EXERCISE PROMPT >>
Your answer should be a single number: the count of lines in the material below that hold "black".

***

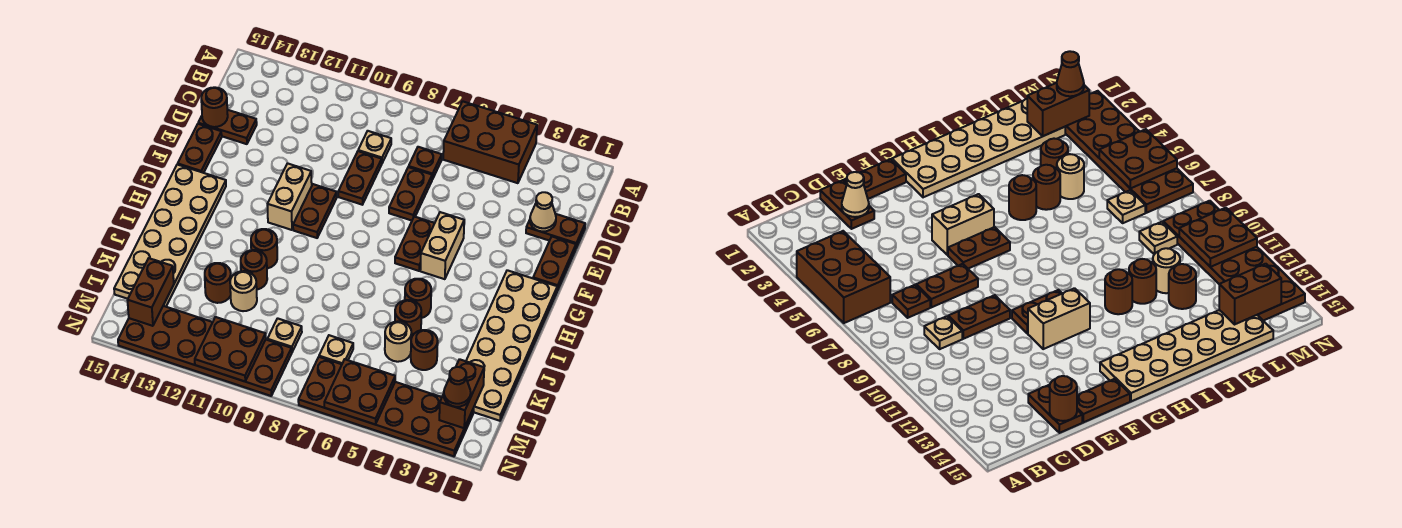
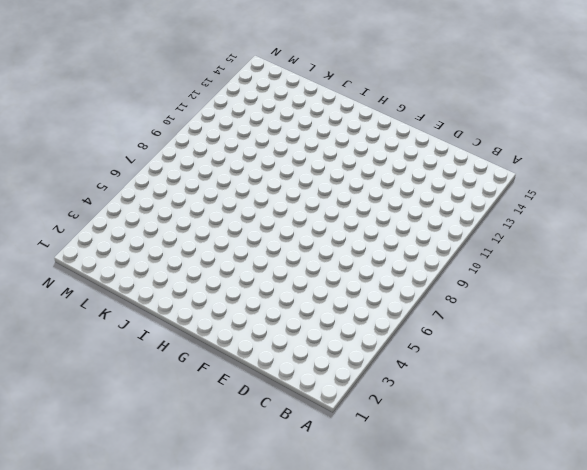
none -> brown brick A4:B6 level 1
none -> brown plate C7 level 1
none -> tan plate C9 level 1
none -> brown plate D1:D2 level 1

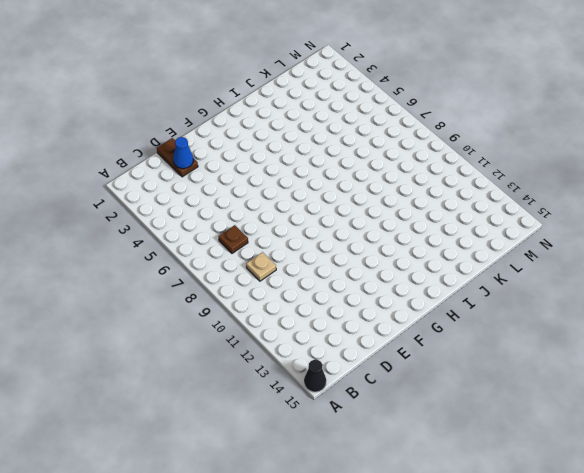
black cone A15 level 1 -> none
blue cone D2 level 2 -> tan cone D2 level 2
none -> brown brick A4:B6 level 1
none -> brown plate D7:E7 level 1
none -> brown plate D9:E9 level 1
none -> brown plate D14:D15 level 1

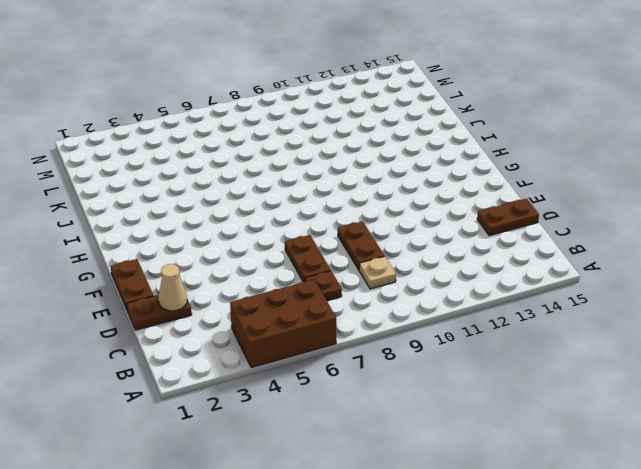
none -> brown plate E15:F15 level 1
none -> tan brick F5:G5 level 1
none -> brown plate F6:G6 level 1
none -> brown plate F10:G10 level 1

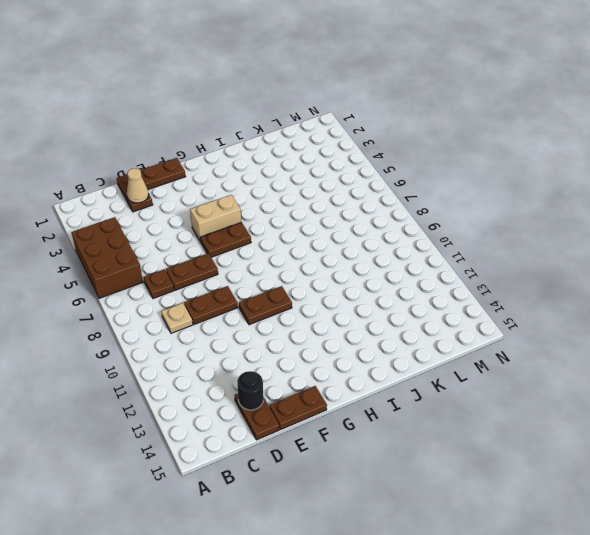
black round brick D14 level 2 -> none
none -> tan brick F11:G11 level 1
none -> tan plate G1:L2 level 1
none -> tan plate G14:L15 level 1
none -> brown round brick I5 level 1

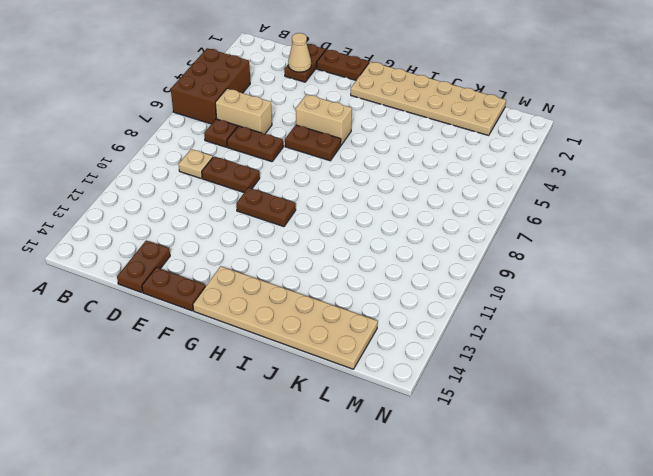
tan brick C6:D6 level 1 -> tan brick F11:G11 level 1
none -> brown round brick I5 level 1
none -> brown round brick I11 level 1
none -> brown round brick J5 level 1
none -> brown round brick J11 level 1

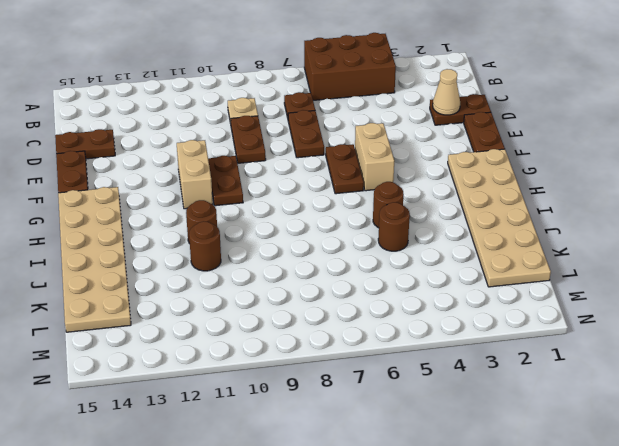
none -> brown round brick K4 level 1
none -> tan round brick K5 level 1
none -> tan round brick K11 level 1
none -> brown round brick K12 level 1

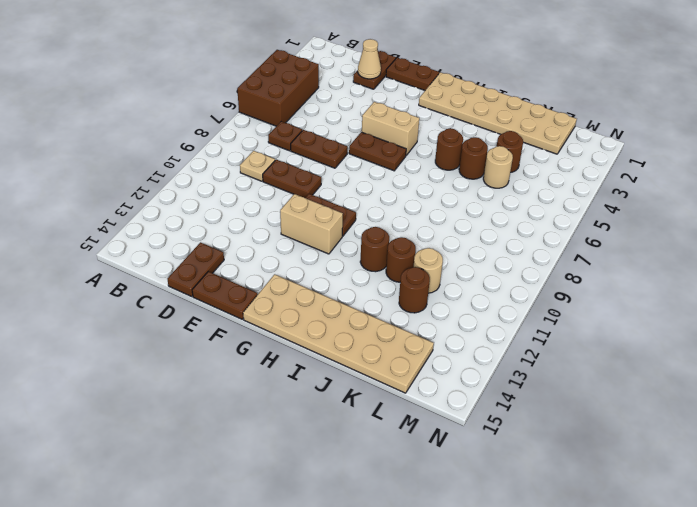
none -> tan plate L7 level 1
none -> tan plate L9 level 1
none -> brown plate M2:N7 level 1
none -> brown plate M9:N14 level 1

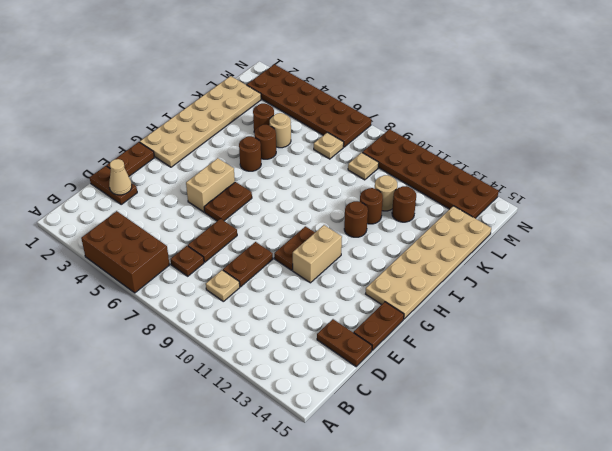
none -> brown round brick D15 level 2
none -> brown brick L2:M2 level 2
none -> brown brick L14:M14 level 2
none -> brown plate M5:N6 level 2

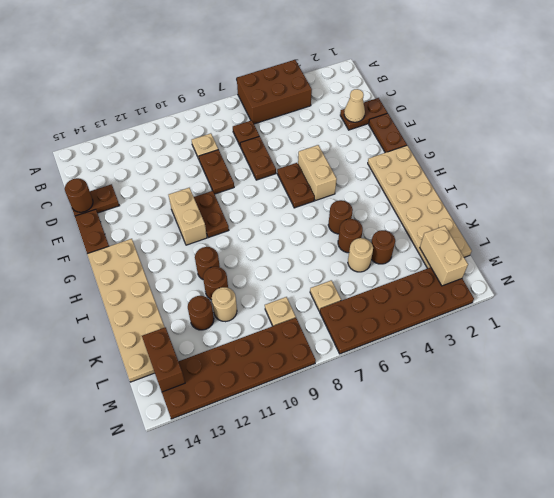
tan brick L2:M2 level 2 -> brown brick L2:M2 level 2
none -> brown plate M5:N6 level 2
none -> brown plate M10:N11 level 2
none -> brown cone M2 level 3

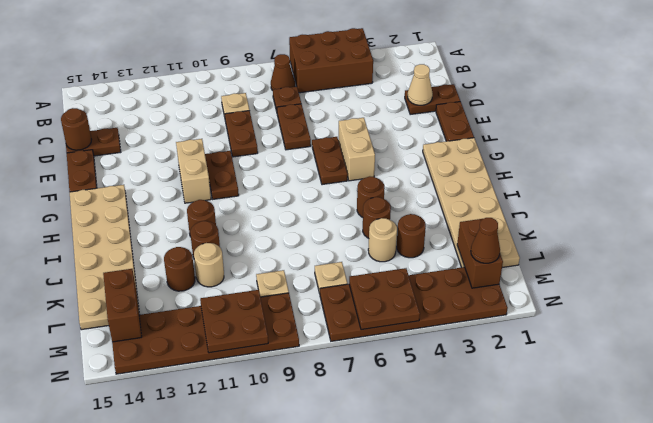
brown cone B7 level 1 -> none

***

RESPONSE >>
2